Segment Start: DATA SUPPLIED
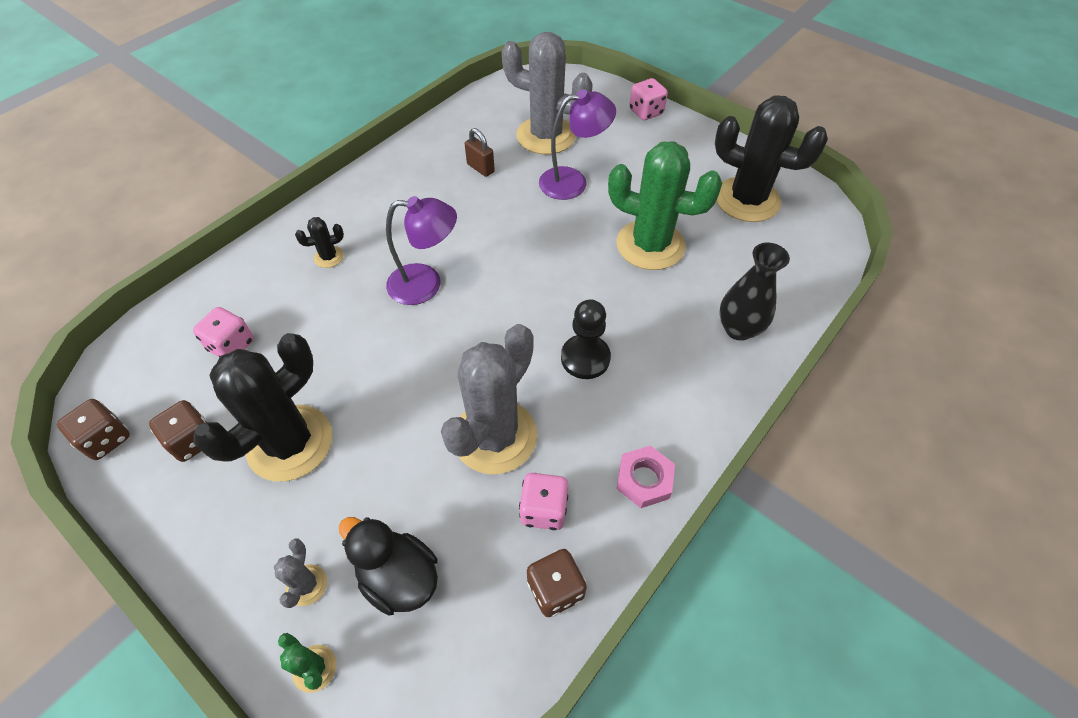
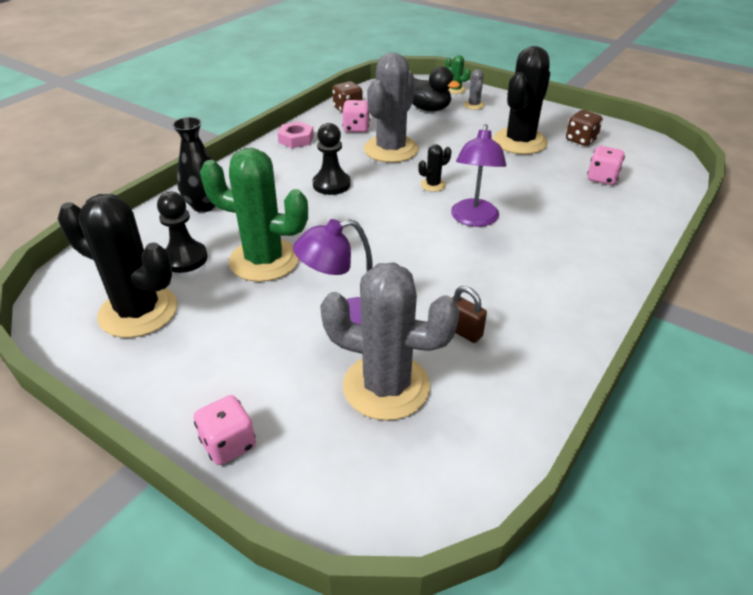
camera: 175 degrees right, 15 degrees down
brown dice [57,399,130,460] -> none
black cactus [295,217,344,268] -> black cactus moved to [419,144,451,192]
purple lamp [386,196,457,305] -> purple lamp turned 75 degrees counterclockwise [451,124,506,227]
none -> black pawn [157,192,208,273]

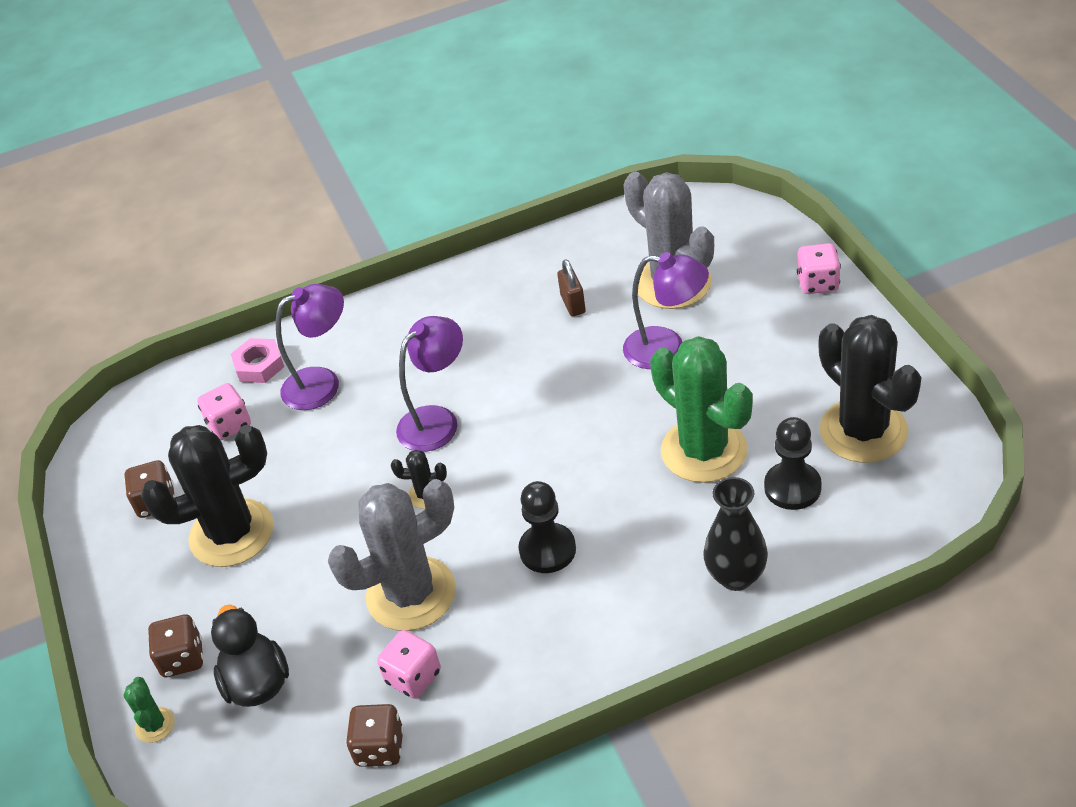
camera: 140 degrees left, 5 degrees up
pink nut [278,121,314,148] -> pink nut moved to [231,338,285,383]
grey cactus [464,69,485,110] -> brown dice [148,614,204,677]
none -> purple lamp [276,284,344,410]

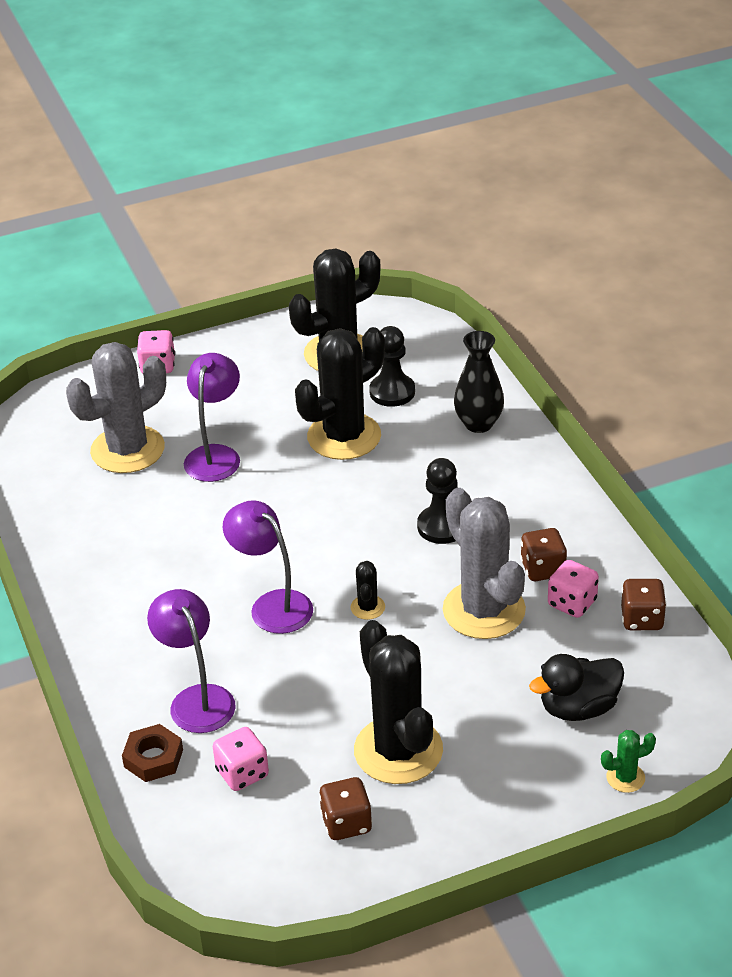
camera: 95 degrees left, 5 degrees down
brown dice [148,614,204,677] -> brown dice moved to [520,528,567,581]
pink nut [231,338,285,383] -> brown nut [122,724,183,782]
brown padlock [557,259,586,316] -> none
green cactus [650,336,753,483] -> black cactus [295,327,385,460]

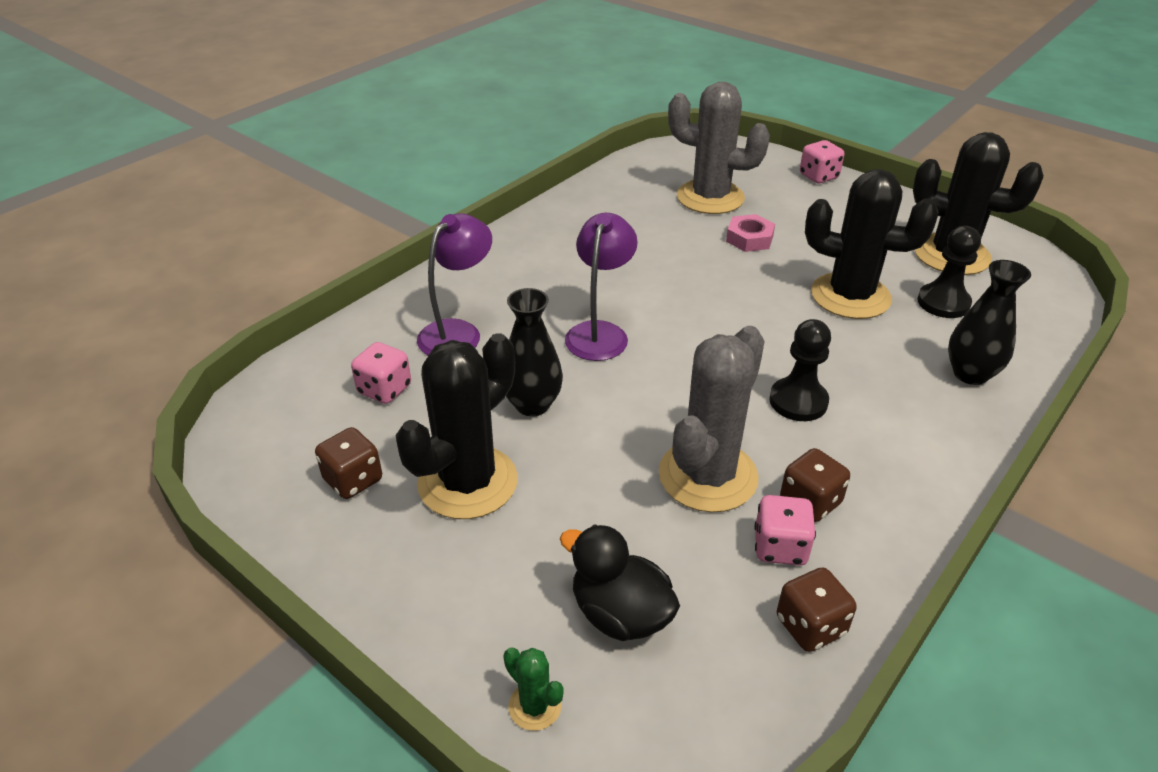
camera: 60 degrees right, 0 degrees up
brown nut [122,724,183,782] -> none
purple lamp [184,353,240,482] -> pink nut [726,214,775,252]
black cactus [350,561,385,620] -> none
none -> black vase [506,288,563,416]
Segment End: DATA SUPPLIED
Needed here is only the span from the line with "pink nut [278,121,314,148]" through the last line of the entries, copied exactly with both ends and without pictures.

# [RESULT]
pink nut [278,121,314,148] -> pink nut moved to [231,338,285,383]
grey cactus [464,69,485,110] -> brown dice [148,614,204,677]
none -> purple lamp [276,284,344,410]

camera: 95 degrees left, 5 degrees down
brown dice [148,614,204,677] -> brown dice moved to [520,528,567,581]
pink nut [231,338,285,383] -> brown nut [122,724,183,782]
brown padlock [557,259,586,316] -> none
green cactus [650,336,753,483] -> black cactus [295,327,385,460]

camera: 60 degrees right, 0 degrees up
brown nut [122,724,183,782] -> none
purple lamp [184,353,240,482] -> pink nut [726,214,775,252]
black cactus [350,561,385,620] -> none
none -> black vase [506,288,563,416]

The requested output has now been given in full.